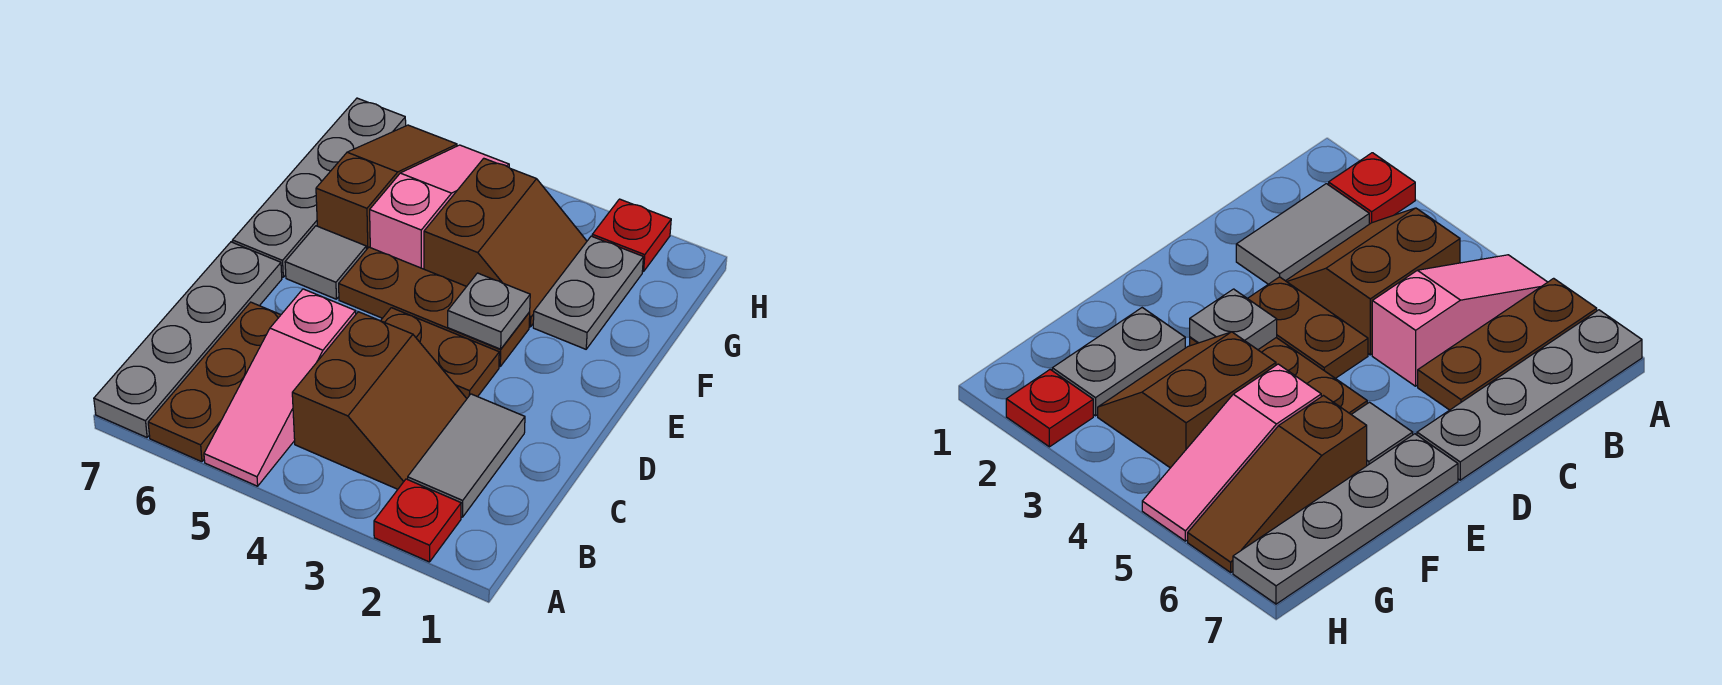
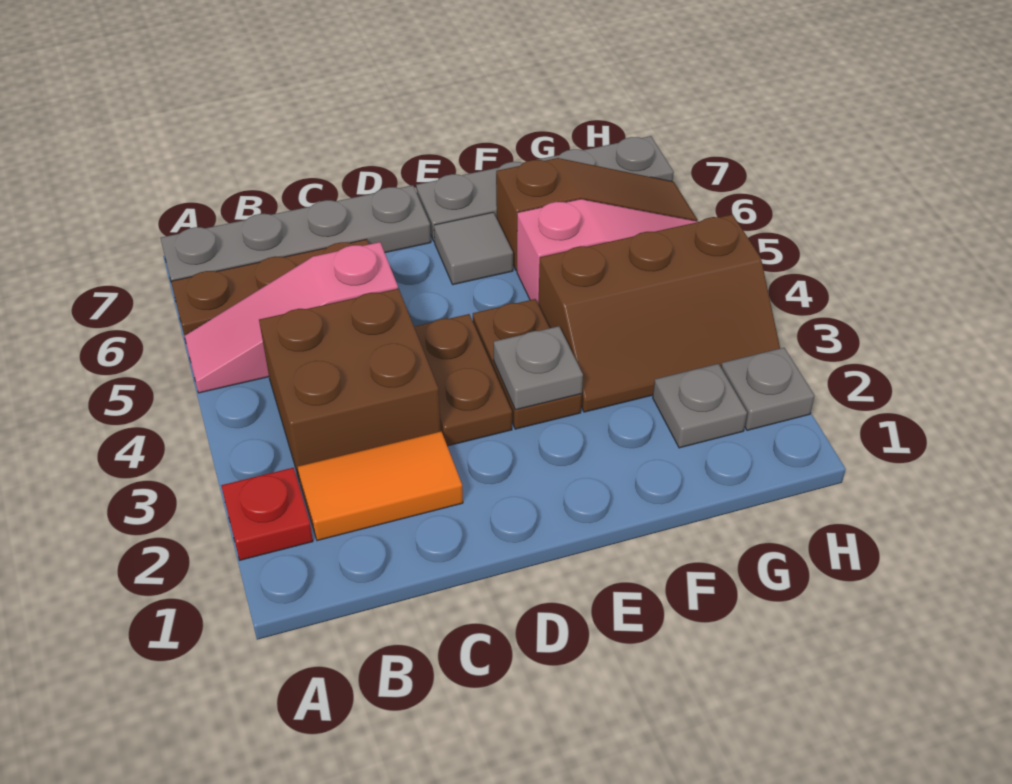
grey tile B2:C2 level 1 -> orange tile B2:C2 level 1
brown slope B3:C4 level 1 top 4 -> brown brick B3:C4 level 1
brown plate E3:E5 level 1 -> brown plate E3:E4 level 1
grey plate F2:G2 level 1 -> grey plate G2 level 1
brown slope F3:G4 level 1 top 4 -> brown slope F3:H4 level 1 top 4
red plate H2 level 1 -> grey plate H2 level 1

######

Work to be completed >> Would you reproduce each line of the material exactly, omitting the images?

Written response >>
grey tile B2:C2 level 1 -> orange tile B2:C2 level 1
brown slope B3:C4 level 1 top 4 -> brown brick B3:C4 level 1
brown plate E3:E5 level 1 -> brown plate E3:E4 level 1
grey plate F2:G2 level 1 -> grey plate G2 level 1
brown slope F3:G4 level 1 top 4 -> brown slope F3:H4 level 1 top 4
red plate H2 level 1 -> grey plate H2 level 1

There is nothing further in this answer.